§ **How to complete this task**: Look over the lines below. Report each one that includes the string "THREAD".

§ **Supplied material**:
──────────

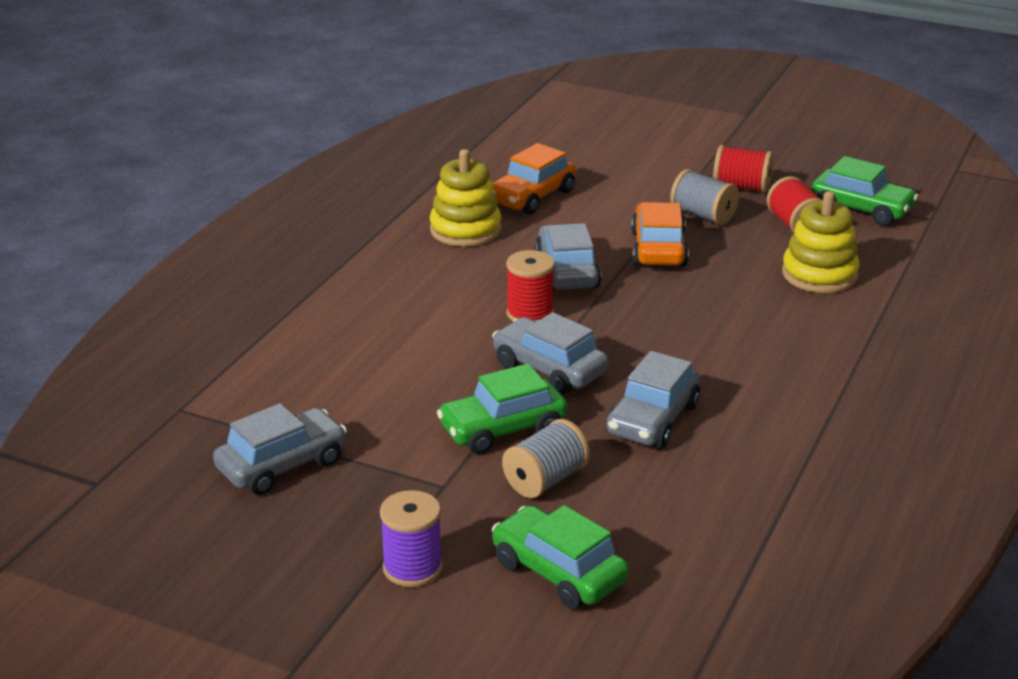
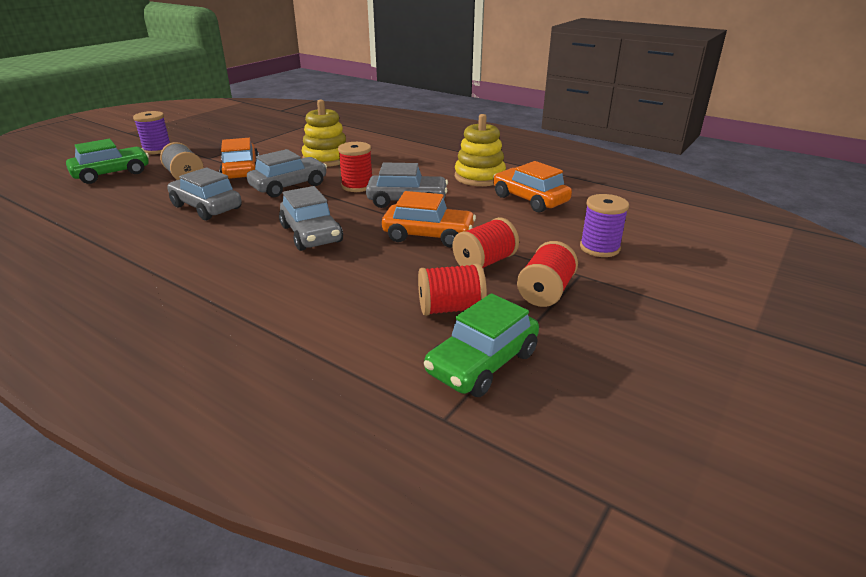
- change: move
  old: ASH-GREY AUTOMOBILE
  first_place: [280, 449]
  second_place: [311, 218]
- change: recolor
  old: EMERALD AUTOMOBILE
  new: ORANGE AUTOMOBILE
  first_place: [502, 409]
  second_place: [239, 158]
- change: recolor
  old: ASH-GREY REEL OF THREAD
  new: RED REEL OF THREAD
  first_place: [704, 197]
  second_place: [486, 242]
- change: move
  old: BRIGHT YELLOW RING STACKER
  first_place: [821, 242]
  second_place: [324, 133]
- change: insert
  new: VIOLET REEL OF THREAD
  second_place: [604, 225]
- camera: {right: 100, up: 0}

──────────

§ **Task response**:
  old: ASH-GREY REEL OF THREAD
  new: RED REEL OF THREAD
  new: VIOLET REEL OF THREAD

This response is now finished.